#### Scene image comparisons

********************

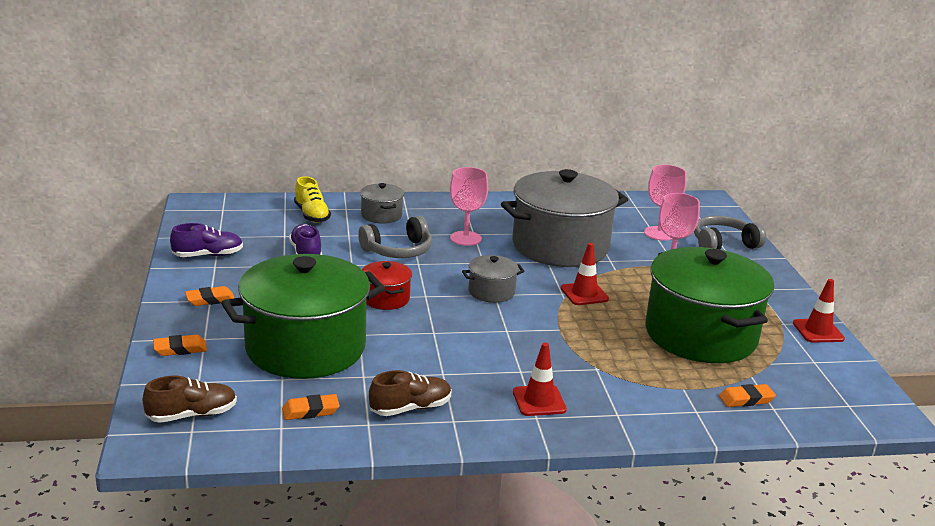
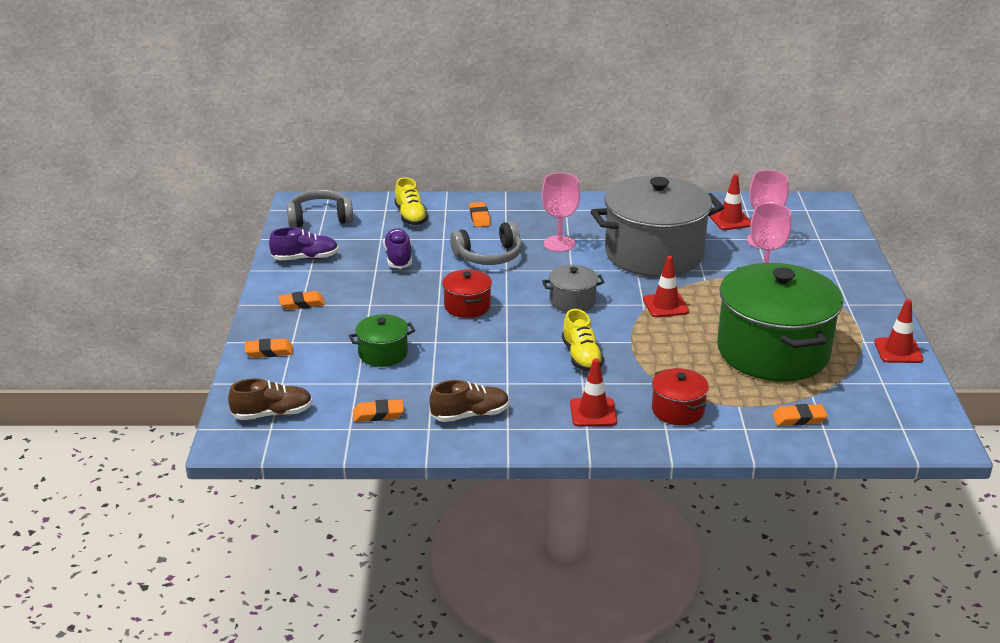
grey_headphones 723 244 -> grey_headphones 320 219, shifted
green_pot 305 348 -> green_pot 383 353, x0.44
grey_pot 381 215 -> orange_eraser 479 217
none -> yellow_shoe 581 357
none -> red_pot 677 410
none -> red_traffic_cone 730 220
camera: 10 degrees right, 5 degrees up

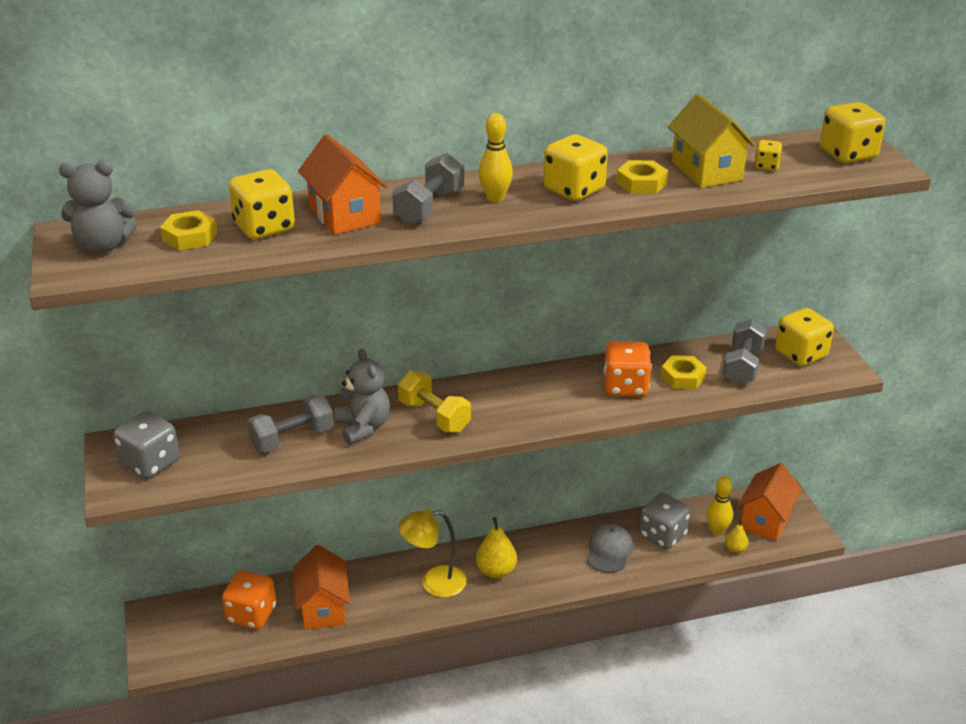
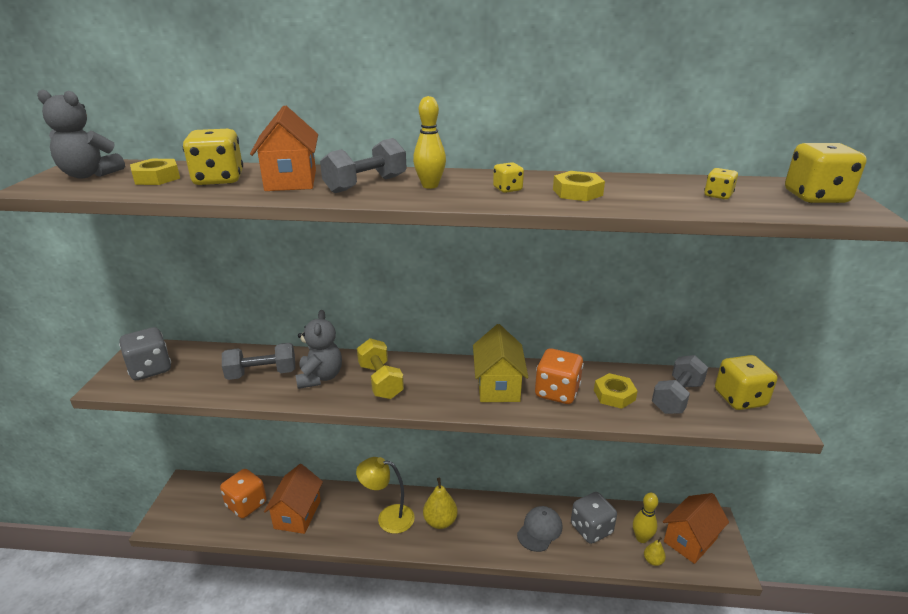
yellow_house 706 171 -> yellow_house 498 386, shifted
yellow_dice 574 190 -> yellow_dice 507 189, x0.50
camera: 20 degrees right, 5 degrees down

********************

Wherever the word "none" appears in the entries above, copy that whole line.

#### EXERCISE SOLUTION
none -> yellow_shoe 581 357
none -> red_pot 677 410
none -> red_traffic_cone 730 220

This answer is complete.